ENTRIES SHOWN >>
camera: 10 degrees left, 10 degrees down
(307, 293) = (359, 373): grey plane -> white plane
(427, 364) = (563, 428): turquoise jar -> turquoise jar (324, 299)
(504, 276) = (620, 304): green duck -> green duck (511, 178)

---

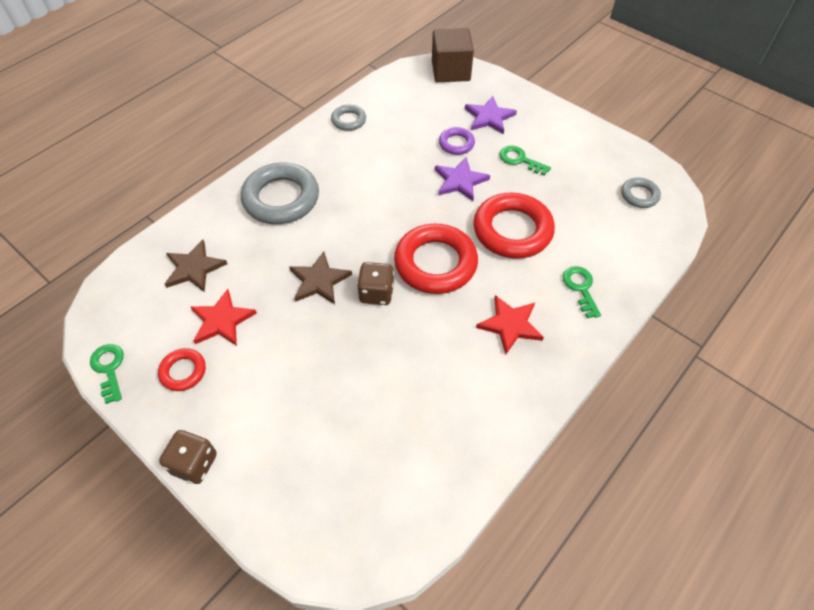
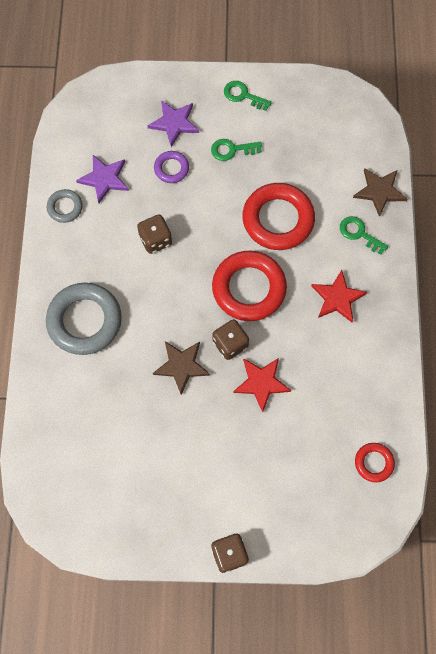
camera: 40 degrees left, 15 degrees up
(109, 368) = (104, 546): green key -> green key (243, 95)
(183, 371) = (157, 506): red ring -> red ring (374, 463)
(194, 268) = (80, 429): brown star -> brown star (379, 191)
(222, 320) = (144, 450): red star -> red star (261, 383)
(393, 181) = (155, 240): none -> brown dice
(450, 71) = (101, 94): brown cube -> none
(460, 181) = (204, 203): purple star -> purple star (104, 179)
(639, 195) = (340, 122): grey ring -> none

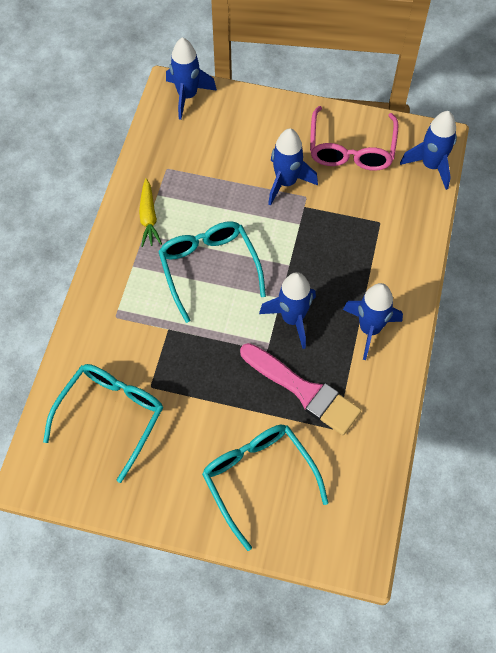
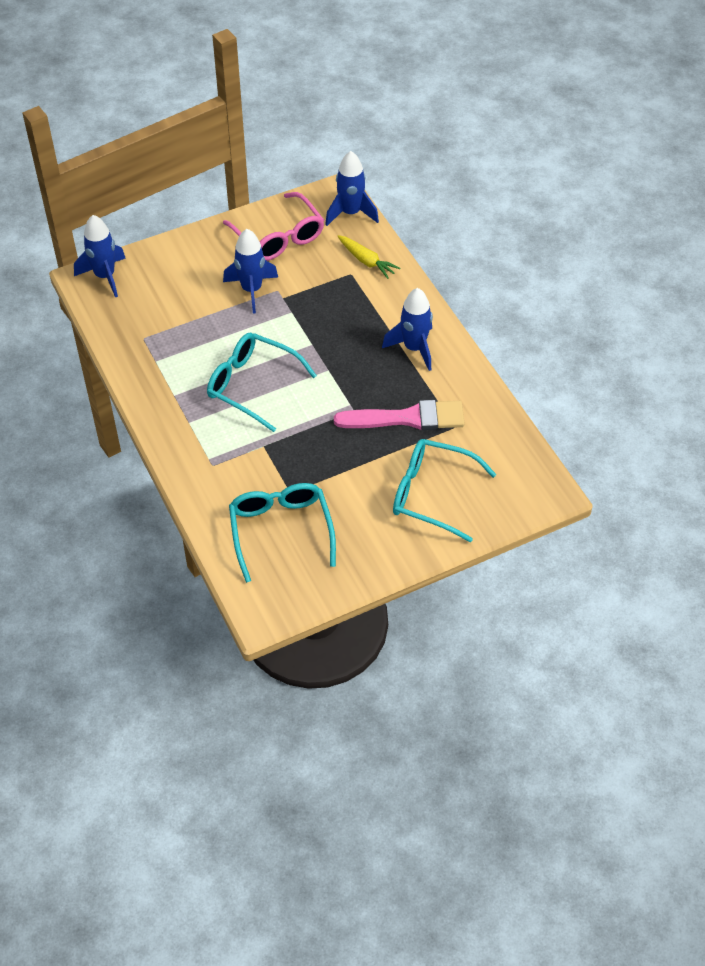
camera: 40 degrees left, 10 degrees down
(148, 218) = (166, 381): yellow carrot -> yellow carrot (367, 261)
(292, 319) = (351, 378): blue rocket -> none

--

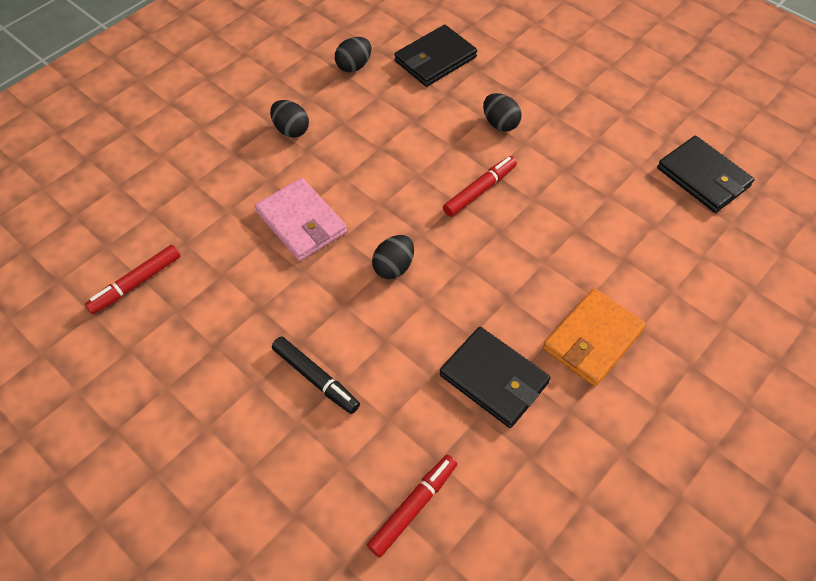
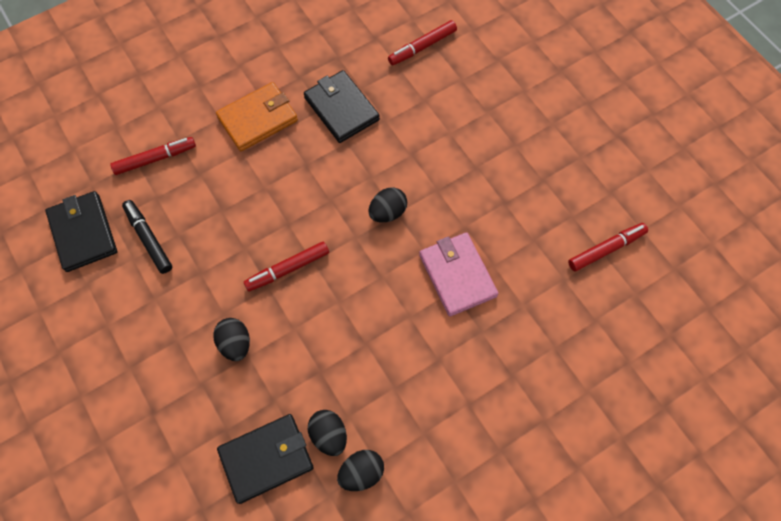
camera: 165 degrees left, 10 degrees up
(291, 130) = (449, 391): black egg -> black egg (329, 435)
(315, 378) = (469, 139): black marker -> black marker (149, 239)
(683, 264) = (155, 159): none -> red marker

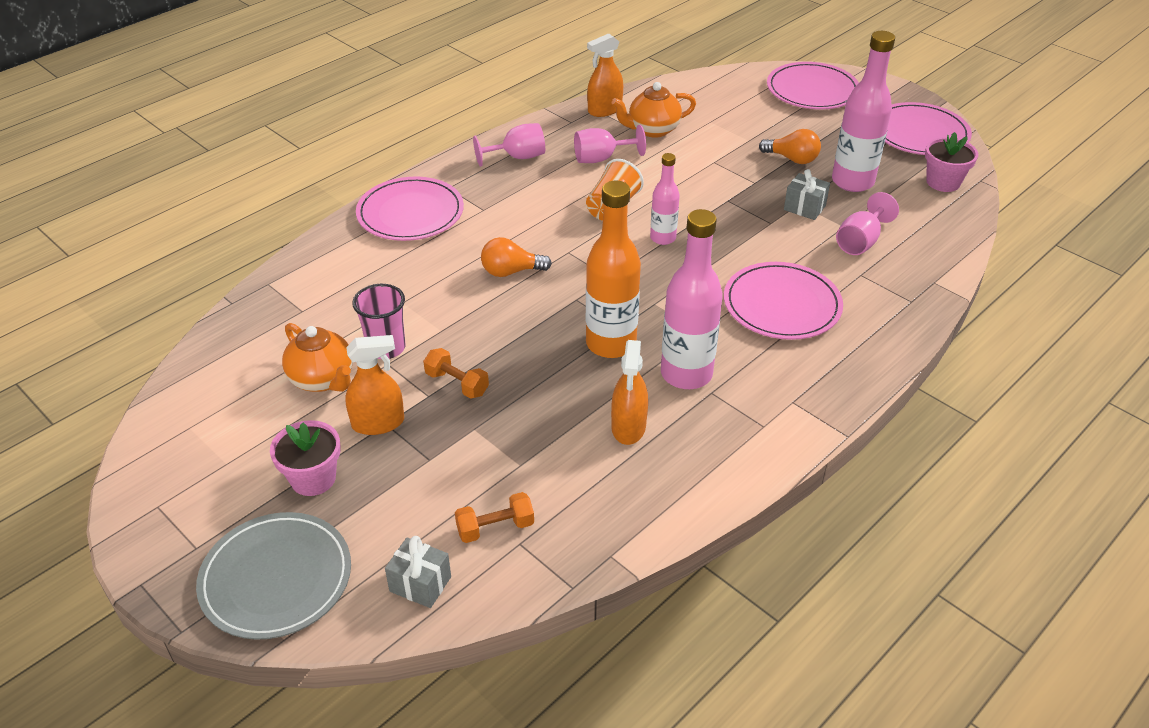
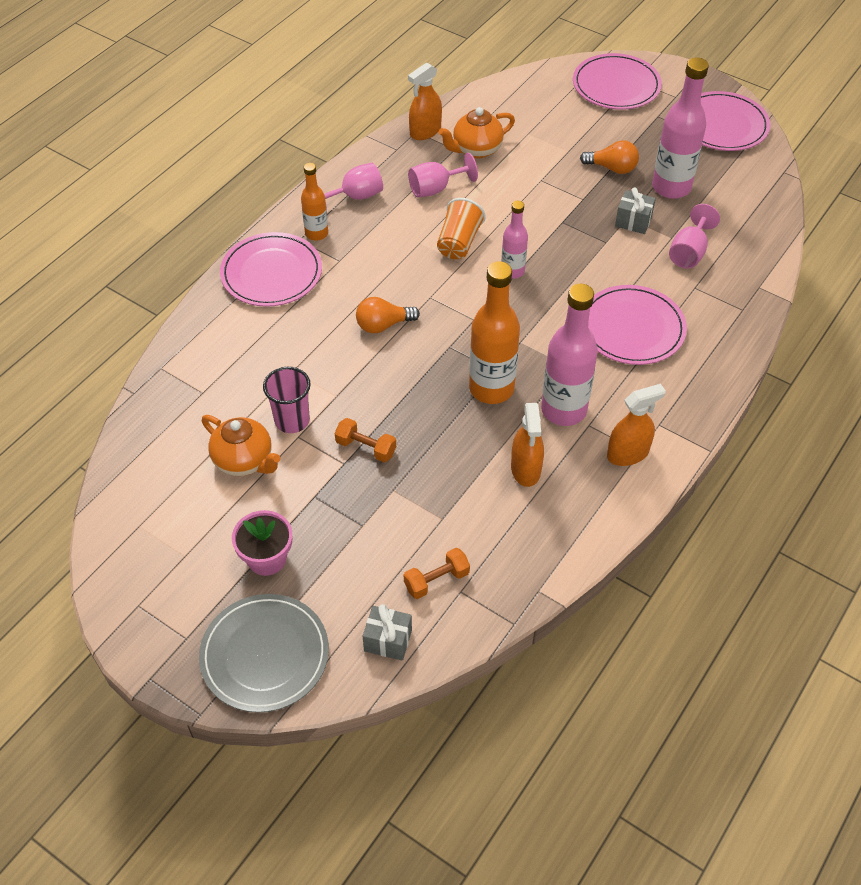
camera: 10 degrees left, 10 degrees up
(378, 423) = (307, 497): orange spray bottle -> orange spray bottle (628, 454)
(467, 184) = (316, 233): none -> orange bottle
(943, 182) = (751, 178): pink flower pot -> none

HOW TO COMPLETE THIS TASK >> There is a run of lines above from the one with "camera: 40 degrees left, 15 degrees up" to the one with "(222, 320) = (144, 450): red"; print exactly that run, both ends included, and nothing else.

PROBLEM SOLUTION >>
camera: 40 degrees left, 15 degrees up
(109, 368) = (104, 546): green key -> green key (243, 95)
(183, 371) = (157, 506): red ring -> red ring (374, 463)
(194, 268) = (80, 429): brown star -> brown star (379, 191)
(222, 320) = (144, 450): red star -> red star (261, 383)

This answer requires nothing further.